▶

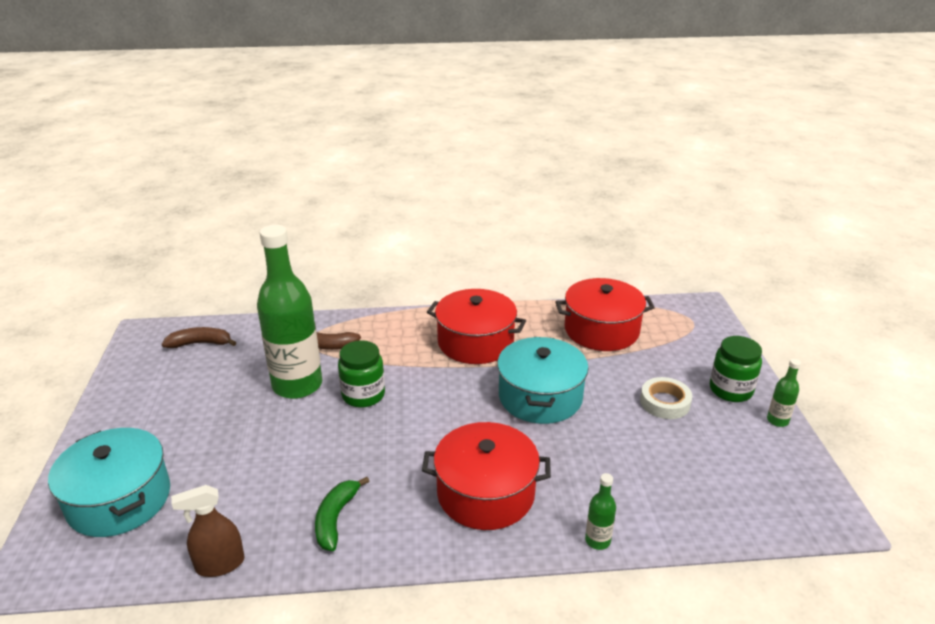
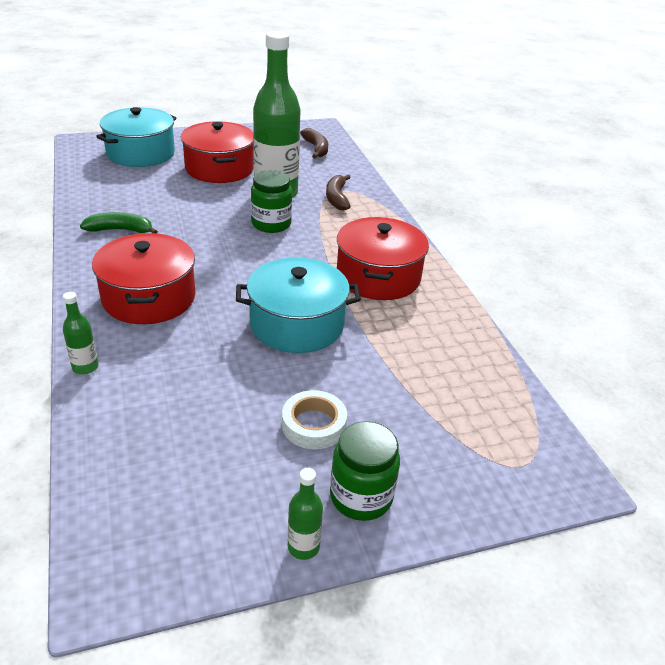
camera: 75 degrees right, 5 degrees up
(220, 564) = (80, 194): brown spray bottle -> none
(601, 330) = (448, 369): red pot -> red pot (219, 168)

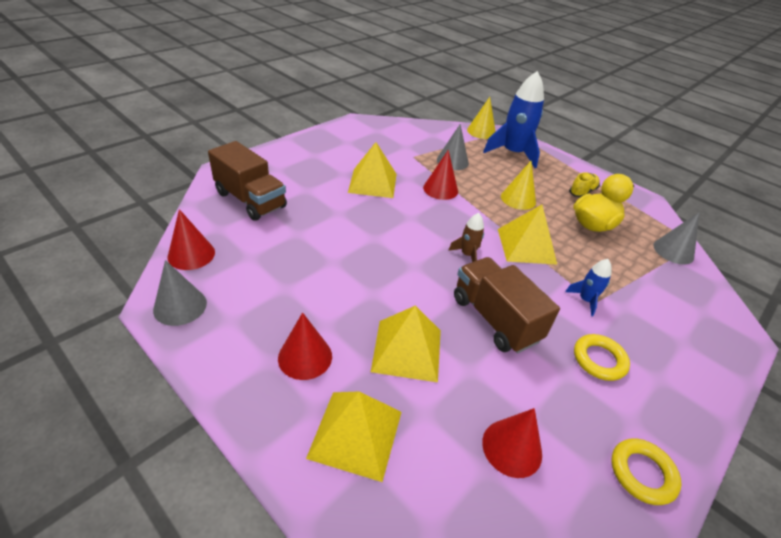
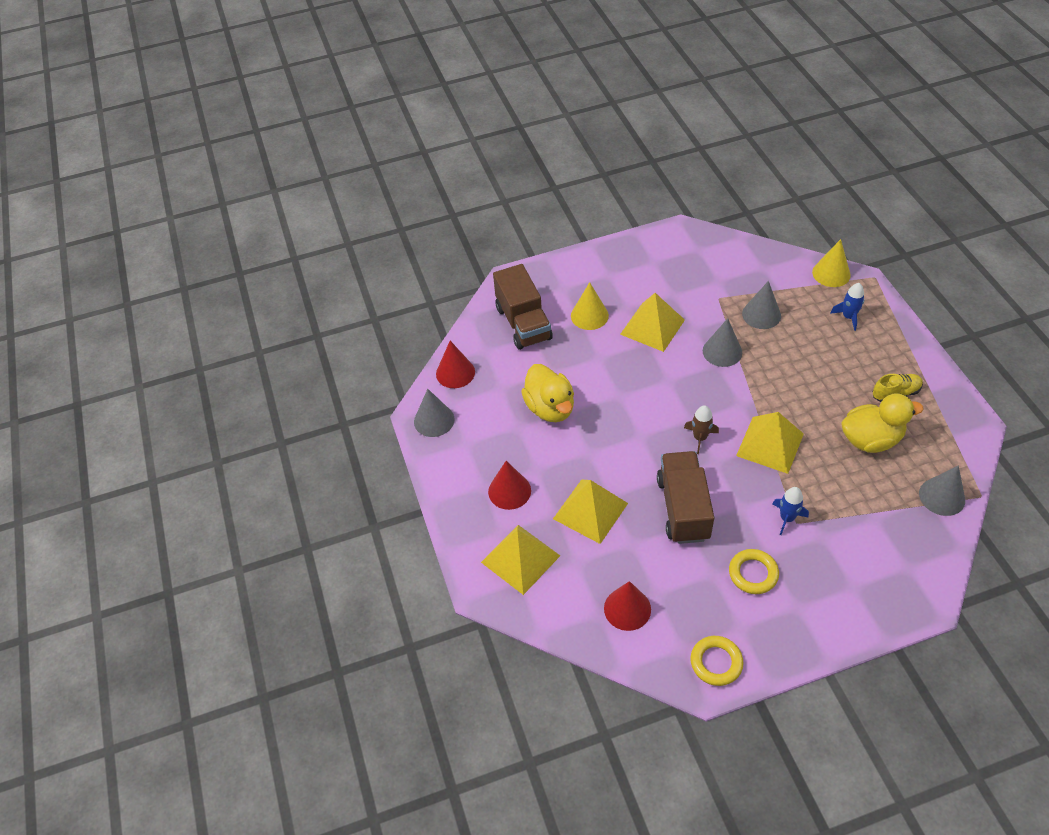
camera: 35 degrees right, 10 degrees up
(312, 263) = (550, 408): none -> yellow duck
(440, 189) = (722, 351): red cone -> grey cone
(513, 153) = (848, 317): blue rocket -> blue rocket, size x0.48
(518, 199) = (805, 385): yellow cone -> yellow cone (589, 315)

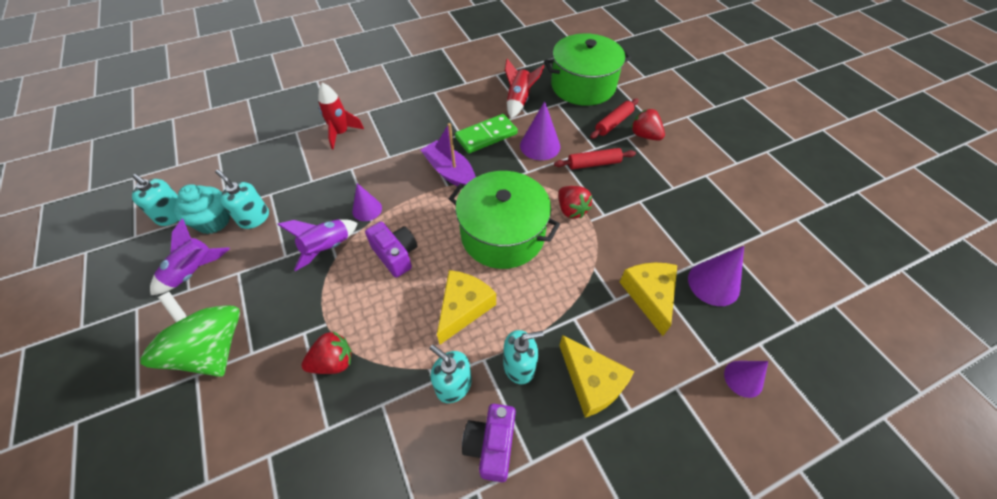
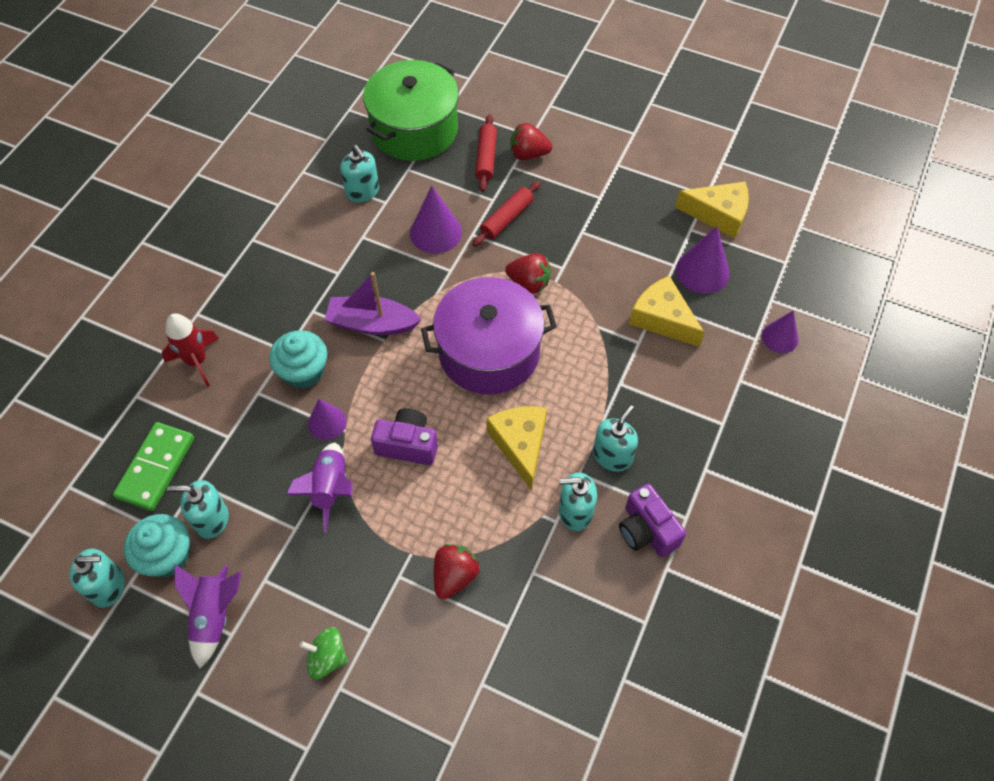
camera: 40 degrees left, 5 degrees up
(212, 349) = (327, 658): green spinning top -> green spinning top, size x0.49
(386, 173) = (304, 371): none -> turquoise cupcake
(486, 136) = (368, 257): green domino -> green domino (156, 468)
(502, 234) = (489, 352): green pot -> purple pot
(519, 101) = (362, 191): red rocket -> turquoise soap dispenser
(592, 382) = (677, 424): yellow cheese -> yellow cheese (718, 215)

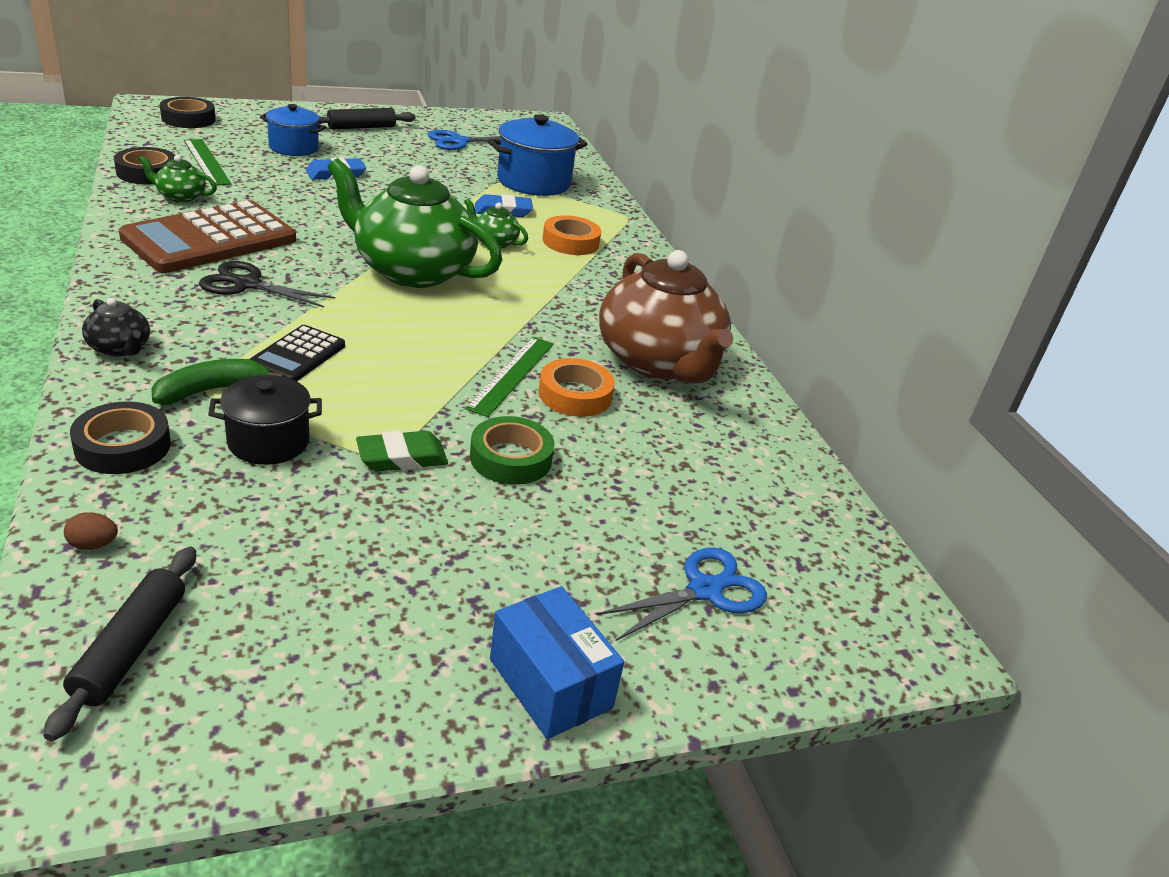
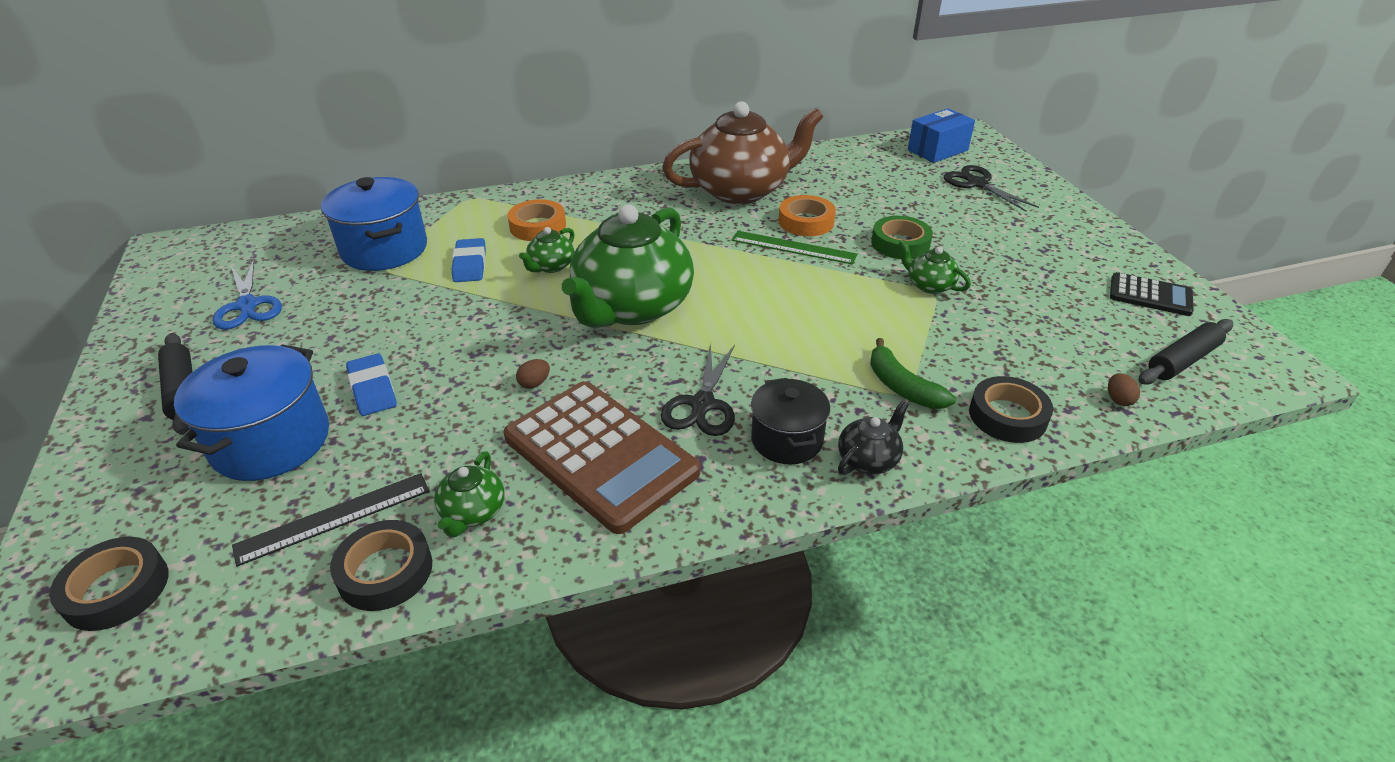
camera: 85 degrees left, 5 degrees up
(130, 648) = (1182, 360): black rolling pin -> black rolling pin turned 45 degrees counterclockwise
(206, 162) = (334, 518): green ruler -> black ruler
(268, 442) = (952, 345): black pot -> black pot (787, 440)
(294, 148) = (271, 441): blue pot -> blue pot, size x1.57
(298, 355) = (821, 351): black calculator -> black calculator (1150, 295)
(314, 223) = (534, 383): none -> brown egg
(402, 457) = (929, 285): green eraser -> green teapot
(550, 683) = (1082, 226): blue box -> blue box (937, 150)
(704, 590) = (977, 184): blue scissors -> black scissors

◀

Instructions for the task> For each line in the entries that holds "none", return that line.

Task response>
(220, 564) = (80, 194): brown spray bottle -> none
(312, 263) = (550, 408): none -> yellow duck
(386, 173) = (304, 371): none -> turquoise cupcake
(314, 223) = (534, 383): none -> brown egg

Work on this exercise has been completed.